Items from a dataset
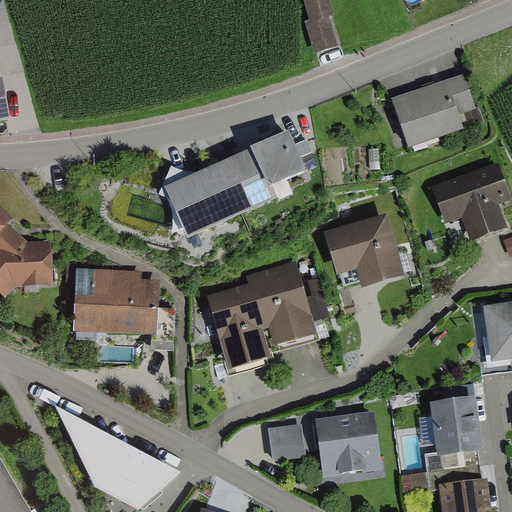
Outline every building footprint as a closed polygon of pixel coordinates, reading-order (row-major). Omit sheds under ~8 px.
[(303,0),(311,24),(306,26),(315,57),(339,51),(330,20),(335,19),(329,0),(303,0)] [(484,73),(410,97),(427,148),(487,129),(483,116),(496,112),(484,73)] [(0,118),(15,116),(7,76),(0,77),(0,118)] [(289,137),(256,152),(275,195),(308,180),(289,137)] [(164,193),(188,245),(279,204),(275,195),(256,152),(164,193)] [(511,165),(447,187),(461,227),(479,220),(488,245),(511,236),(511,165)] [(0,202),(0,280),(20,299),(27,289),(66,289),(66,248),(36,248),(18,233),(25,223),(0,202)] [(407,217),(345,232),(357,278),(375,273),(380,293),(423,283),(407,217)] [(260,290),(228,299),(248,371),(288,360),(286,352),(332,339),(313,266),(257,281),(260,290)] [(151,275),(92,273),(90,333),(166,335),(167,286),(151,285),(151,275)] [(511,307),(484,312),(492,368),(511,365),(511,307)] [(487,404),(445,405),(447,463),(489,461),(487,404)] [(128,511),(143,511),(182,481),(55,413),(95,494),(128,511)] [(375,415),(316,424),(325,482),(384,473),(375,415)] [(424,416),(426,453),(439,452),(436,416),(424,416)] [(273,465),(307,460),(302,427),(268,432),(273,465)] [(0,511),(38,511),(0,448),(0,511)] [(499,511),(496,484),(454,488),(456,511),(499,511)]
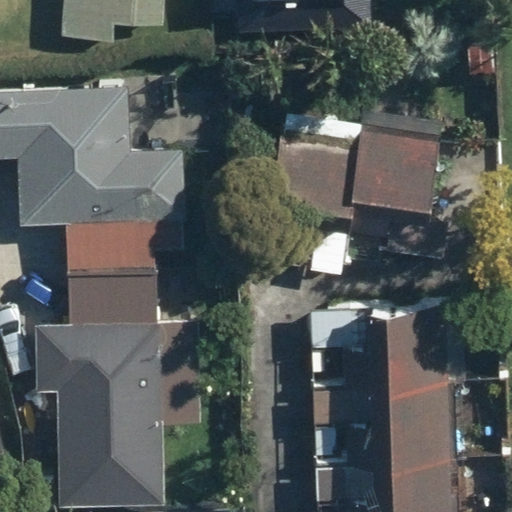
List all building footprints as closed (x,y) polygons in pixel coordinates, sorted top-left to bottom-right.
[(164,0),(68,0),(69,33),(114,33),(114,17),(164,17),(164,0)] [(240,0),(240,11),(279,12),(279,0),(240,0)] [(137,79),(0,76),(0,149),(20,150),(19,210),(72,211),(71,269),(157,270),(158,240),(188,240),(190,141),(136,140),(137,79)] [(445,120),(283,102),(273,197),(312,202),(306,256),(377,264),(379,251),(448,258),(452,222),(434,220),(445,120)] [(157,270),(71,269),(70,323),(41,322),(40,381),(62,382),(60,492),(148,494),(166,494),(167,414),(212,415),(214,314),(161,313),(162,270),(157,270)] [(497,511),(491,298),(295,304),(301,511),(497,511)] [(0,440),(19,436),(0,365),(0,440)] [(246,511),(247,504),(147,502),(147,511),(246,511)]
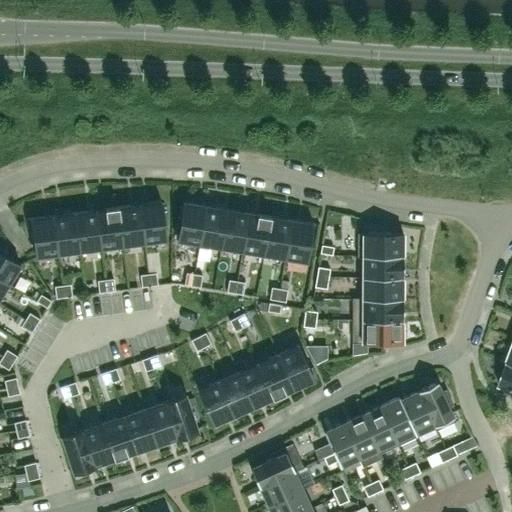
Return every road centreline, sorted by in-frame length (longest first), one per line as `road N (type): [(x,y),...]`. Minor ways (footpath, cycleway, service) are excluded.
road 1 (secondary): [(511,56),(0,27)]
road 2 (secondary): [(0,65),(511,81)]
road 3 (residential): [(0,187),(55,166),(151,161),(268,174),(415,206),(499,212)]
road 4 (residential): [(73,511),(162,484),(382,374),(454,352)]
road 5 (residential): [(499,212),(488,266),(454,352)]
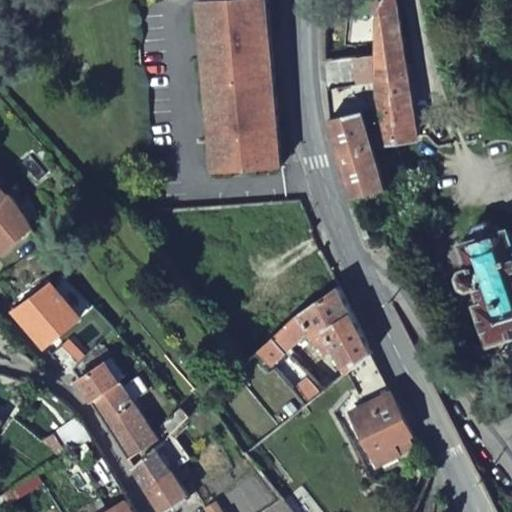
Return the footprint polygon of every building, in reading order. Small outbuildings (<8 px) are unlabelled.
[(200,0),(215,170),(282,165),(268,0),(200,0)] [(383,138),(384,143),(420,135),(400,0),(384,0),(375,16),(378,50),(383,138)] [(352,197),(356,196),(385,188),(367,108),(330,115),(352,197)] [(0,249),(28,228),(34,223),(26,214),(15,203),(0,186),(0,249)] [(15,203),(26,214),(30,219),(39,210),(24,194),(15,203)] [(477,305),(487,341),(511,333),(511,232),(511,231),(504,233),(502,228),(491,219),(477,224),(470,237),(471,243),(465,245),(470,267),(463,269),(459,275),(463,287),(469,288),(475,286),(481,302),(477,305)] [(65,271),(44,289),(63,314),(71,306),(68,301),(74,296),(81,290),(65,271)] [(306,407),(326,391),(330,388),(312,363),(306,368),(302,362),(305,360),(297,348),(309,339),(325,361),(336,353),(349,374),(374,355),(339,285),(301,312),(262,348),(306,407)] [(63,314),(44,289),(14,315),(34,339),(63,314)] [(81,290),(74,296),(85,307),(91,301),(81,290)] [(107,334),(88,354),(92,359),(115,343),(107,334)] [(349,374),(348,375),(362,407),(352,413),(376,466),(400,454),(395,445),(412,436),(374,355),(349,374)] [(89,405),(120,384),(105,360),(73,380),(89,405)] [(143,423),(120,384),(89,405),(113,442),(143,423)] [(174,430),(188,417),(181,409),(158,427),(164,440),(174,430)] [(87,442),(72,417),(67,418),(44,431),(60,458),(87,442)] [(154,443),(143,423),(113,442),(125,461),(154,443)] [(164,440),(157,446),(173,472),(192,459),(174,430),(164,440)] [(157,446),(131,471),(145,492),(173,472),(157,446)] [(164,511),(188,497),(173,472),(145,492),(157,511),(164,511)] [(29,475),(0,491),(0,511),(10,509),(5,500),(33,484),(29,475)] [(102,511),(131,511),(124,500),(102,511)]
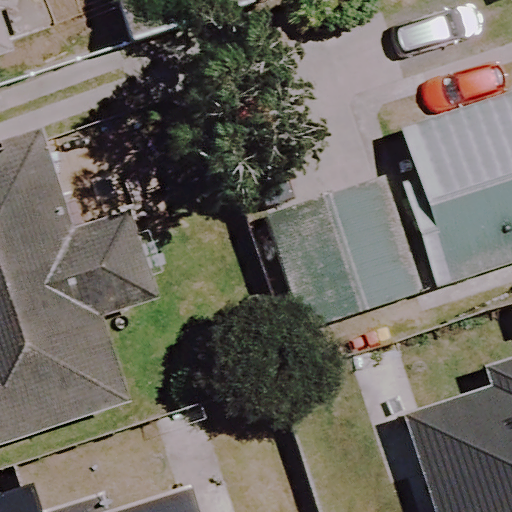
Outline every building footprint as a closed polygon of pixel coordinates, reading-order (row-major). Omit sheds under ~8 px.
[(511,268),(511,101),(393,140),(443,291),(511,268)] [(45,301),(0,155),(0,451),(117,415),(78,291),(45,301)] [(412,301),(373,190),(255,231),(294,342),(412,301)] [(511,511),(511,355),(440,378),(448,402),(395,419),(424,511),(511,511)] [(187,511),(173,468),(40,511),(16,511),(13,501),(0,505),(0,511),(187,511)]
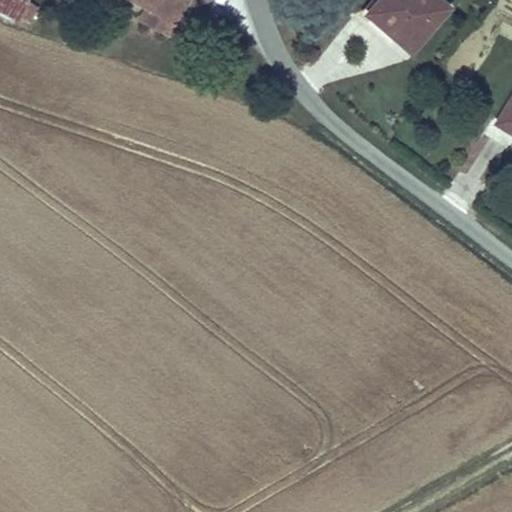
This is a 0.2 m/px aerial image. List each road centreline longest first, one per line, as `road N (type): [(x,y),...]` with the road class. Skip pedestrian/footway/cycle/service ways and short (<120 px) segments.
road 1 (unclassified): [(253,0),(280,64),(328,120),(511,264)]
road 2 (track): [(405,511),(511,449)]
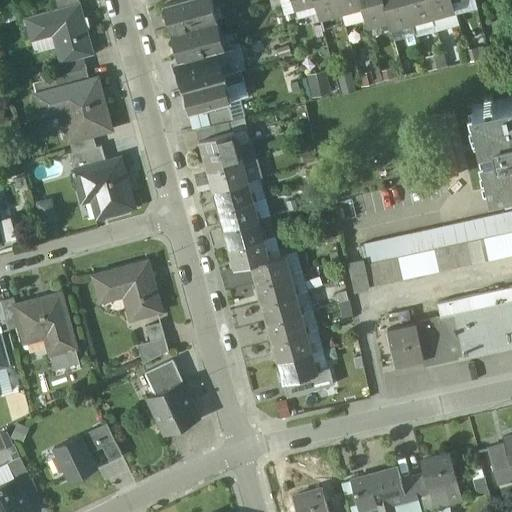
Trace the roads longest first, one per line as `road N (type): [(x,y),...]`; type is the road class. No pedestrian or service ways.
road 1 (residential): [(240,451),(511,390)]
road 2 (residential): [(171,219),(240,451)]
road 3 (residential): [(115,0),(171,219)]
road 4 (residential): [(171,219),(0,269)]
road 5 (residential): [(114,511),(240,451)]
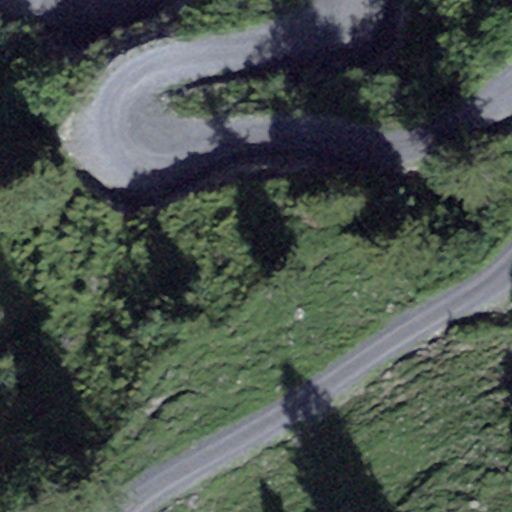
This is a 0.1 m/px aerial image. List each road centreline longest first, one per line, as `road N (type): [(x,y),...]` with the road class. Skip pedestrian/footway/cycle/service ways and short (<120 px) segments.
road 1 (track): [(344,0),(348,10),(331,28),(144,75),(120,102),(125,123),(146,137),(174,144),(442,119),(488,106),(511,89)]
road 2 (track): [(511,252),(475,288),(125,511)]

▸ What is expected: Render the records above as a JSON list of strings, one string per line, with blank lines dropped and the pictures left out.

▸ Correct output:
[
  "Outline every building footprint as a closed polygon of pixel coordinates, reading-order (row-major). Omit sheds under ~8 px.",
  "[(303,0),(311,24),(306,26),(315,57),(339,51),(330,20),(335,19),(329,0),(303,0)] [(484,73),(410,97),(427,148),(487,129),(483,116),(496,112),(484,73)] [(0,118),(15,116),(7,76),(0,77),(0,118)] [(289,137),(256,152),(275,195),(308,180),(289,137)] [(164,193),(188,245),(279,204),(275,195),(256,152),(164,193)] [(511,165),(447,187),(461,227),(479,220),(488,245),(511,236),(511,165)] [(0,202),(0,280),(20,299),(27,289),(66,289),(66,248),(36,248),(18,233),(25,223),(0,202)] [(407,217),(345,232),(357,278),(375,273),(380,293),(423,283),(407,217)] [(260,290),(228,299),(248,371),(288,360),(286,352),(332,339),(313,266),(257,281),(260,290)] [(151,275),(92,273),(90,333),(166,335),(167,286),(151,285),(151,275)] [(511,307),(484,312),(492,368),(511,365),(511,307)] [(487,404),(445,405),(447,463),(489,461),(487,404)] [(128,511),(143,511),(182,481),(55,413),(95,494),(128,511)] [(375,415),(316,424),(325,482),(384,473),(375,415)] [(424,416),(426,453),(439,452),(436,416),(424,416)] [(273,465),(307,460),(302,427),(268,432),(273,465)] [(0,511),(38,511),(0,448),(0,511)] [(499,511),(496,484),(454,488),(456,511),(499,511)]",
  "List all building footprints as closed (x,y) polygons in pixel coordinates, sorted top-left to bottom-right.",
  "[(164,0),(68,0),(69,33),(114,33),(114,17),(164,17),(164,0)] [(240,0),(240,11),(279,12),(279,0),(240,0)] [(137,79),(0,76),(0,149),(20,150),(19,210),(72,211),(71,269),(157,270),(158,240),(188,240),(190,141),(136,140),(137,79)] [(445,120),(283,102),(273,197),(312,202),(306,256),(377,264),(379,251),(448,258),(452,222),(434,220),(445,120)] [(157,270),(71,269),(70,323),(41,322),(40,381),(62,382),(60,492),(148,494),(166,494),(167,414),(212,415),(214,314),(161,313),(162,270),(157,270)] [(497,511),(491,298),(295,304),(301,511),(497,511)] [(0,440),(19,436),(0,365),(0,440)] [(246,511),(247,504),(147,502),(147,511),(246,511)]",
  "Return every road centreline, sorted by in-frame length (longest first), one per line as `road N (type): [(x,y),...]`. Minor ways (footpath, cycleway, service) are excluded.",
  "road 1 (secondary): [(511,56),(0,27)]",
  "road 2 (secondary): [(0,65),(511,81)]",
  "road 3 (residential): [(0,187),(55,166),(151,161),(268,174),(415,206),(499,212)]",
  "road 4 (residential): [(73,511),(162,484),(382,374),(454,352)]",
  "road 5 (residential): [(499,212),(488,266),(454,352)]",
  "Return the footprint polygon of every building, in reading order. Small outbuildings (<8 px) are unlabelled.",
  "[(200,0),(215,170),(282,165),(268,0),(200,0)] [(383,138),(384,143),(420,135),(400,0),(384,0),(375,16),(378,50),(383,138)] [(352,197),(356,196),(385,188),(367,108),(330,115),(352,197)] [(0,249),(28,228),(34,223),(26,214),(15,203),(0,186),(0,249)] [(15,203),(26,214),(30,219),(39,210),(24,194),(15,203)] [(477,305),(487,341),(511,333),(511,232),(511,231),(504,233),(502,228),(491,219),(477,224),(470,237),(471,243),(465,245),(470,267),(463,269),(459,275),(463,287),(469,288),(475,286),(481,302),(477,305)] [(65,271),(44,289),(63,314),(71,306),(68,301),(74,296),(81,290),(65,271)] [(306,407),(326,391),(330,388),(312,363),(306,368),(302,362),(305,360),(297,348),(309,339),(325,361),(336,353),(349,374),(374,355),(339,285),(301,312),(262,348),(306,407)] [(63,314),(44,289),(14,315),(34,339),(63,314)] [(81,290),(74,296),(85,307),(91,301),(81,290)] [(107,334),(88,354),(92,359),(115,343),(107,334)] [(349,374),(348,375),(362,407),(352,413),(376,466),(400,454),(395,445),(412,436),(374,355),(349,374)] [(89,405),(120,384),(105,360),(73,380),(89,405)] [(143,423),(120,384),(89,405),(113,442),(143,423)] [(174,430),(188,417),(181,409),(158,427),(164,440),(174,430)] [(87,442),(72,417),(67,418),(44,431),(60,458),(87,442)] [(154,443),(143,423),(113,442),(125,461),(154,443)] [(164,440),(157,446),(173,472),(192,459),(174,430),(164,440)] [(157,446),(131,471),(145,492),(173,472),(157,446)] [(164,511),(188,497),(173,472),(145,492),(157,511),(164,511)] [(29,475),(0,491),(0,511),(10,509),(5,500),(33,484),(29,475)] [(102,511),(131,511),(124,500),(102,511)]",
  "Outline every building footprint as a closed polygon of pixel coordinates, reading-order (row-major). Omit sheds under ~8 px.",
  "[(511,268),(511,101),(393,140),(443,291),(511,268)] [(45,301),(0,155),(0,451),(117,415),(78,291),(45,301)] [(412,301),(373,190),(255,231),(294,342),(412,301)] [(511,511),(511,355),(440,378),(448,402),(395,419),(424,511),(511,511)] [(187,511),(173,468),(40,511),(16,511),(13,501),(0,505),(0,511),(187,511)]",
  "This is a 0.2 m/px aerial image. List each road centreline longest first, one per line, as `road N (type): [(x,y),...]` with the road class. Skip pedestrian/footway/cycle/service ways and short (<120 px) segments.",
  "road 1 (unclassified): [(253,0),(280,64),(328,120),(511,264)]",
  "road 2 (track): [(405,511),(511,449)]",
  "Trace the roads longest first, one per line as `road N (type): [(x,y),...]`; type is the road class. No pedestrian or service ways.",
  "road 1 (residential): [(240,451),(511,390)]",
  "road 2 (residential): [(171,219),(240,451)]",
  "road 3 (residential): [(115,0),(171,219)]",
  "road 4 (residential): [(171,219),(0,269)]",
  "road 5 (residential): [(114,511),(240,451)]",
  "This is a 0.1 m/px aerial image. List each road centreline longest first, one per line, as `road N (type): [(x,y),...]` with the road class. Skip pedestrian/footway/cycle/service ways and short (<120 px) segments.",
  "road 1 (track): [(344,0),(348,10),(331,28),(144,75),(120,102),(125,123),(146,137),(174,144),(442,119),(488,106),(511,89)]",
  "road 2 (track): [(511,252),(475,288),(125,511)]"
]